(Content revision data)
Start of Block
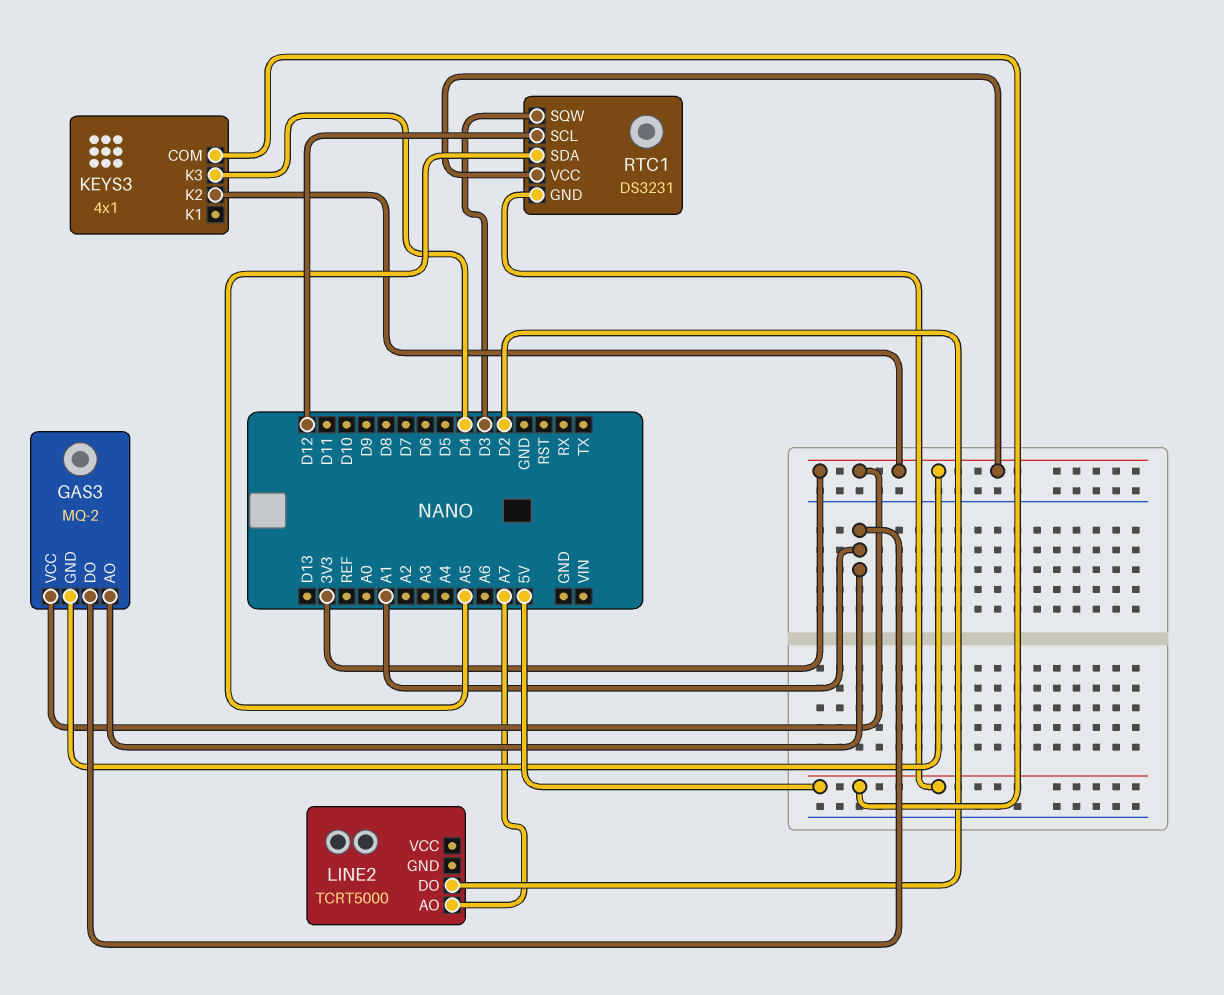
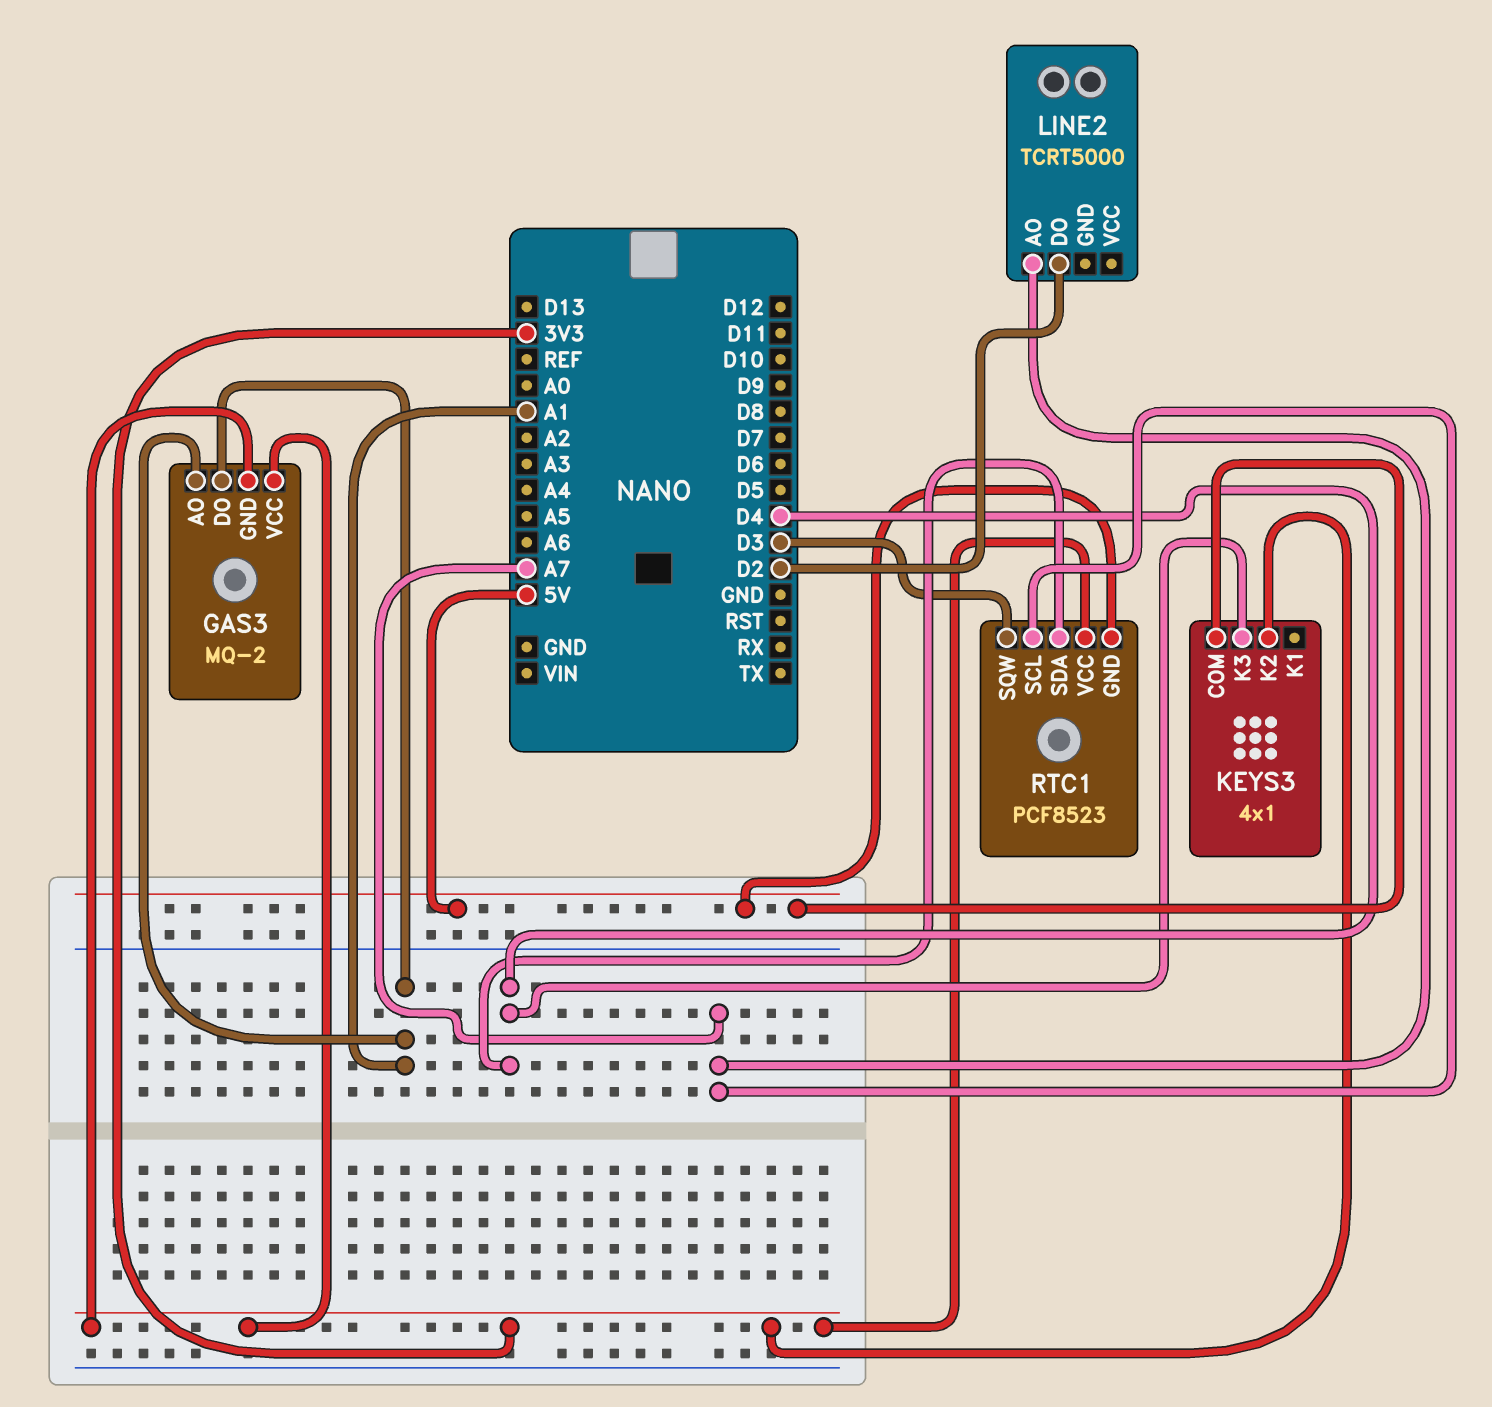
RTC1: DS3231 -> PCF8523
RTC1 pin SCL: D12 -> A7
RTC1 pin SDA: A5 -> D4

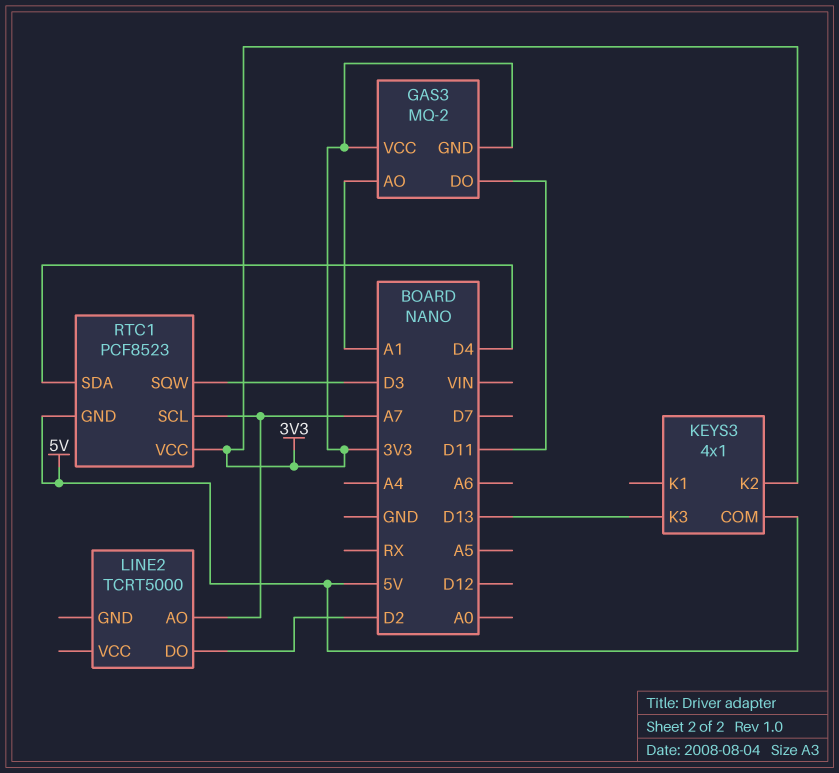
GAS3 pin DO: A1 -> D11
KEYS3 pin K3: D4 -> D13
End of Block
» **Task to complete**
All entries above must be printed again verbatim, with images excluded.

» **Written solution**
RTC1: DS3231 -> PCF8523
RTC1 pin SCL: D12 -> A7
RTC1 pin SDA: A5 -> D4

GAS3 pin DO: A1 -> D11
KEYS3 pin K3: D4 -> D13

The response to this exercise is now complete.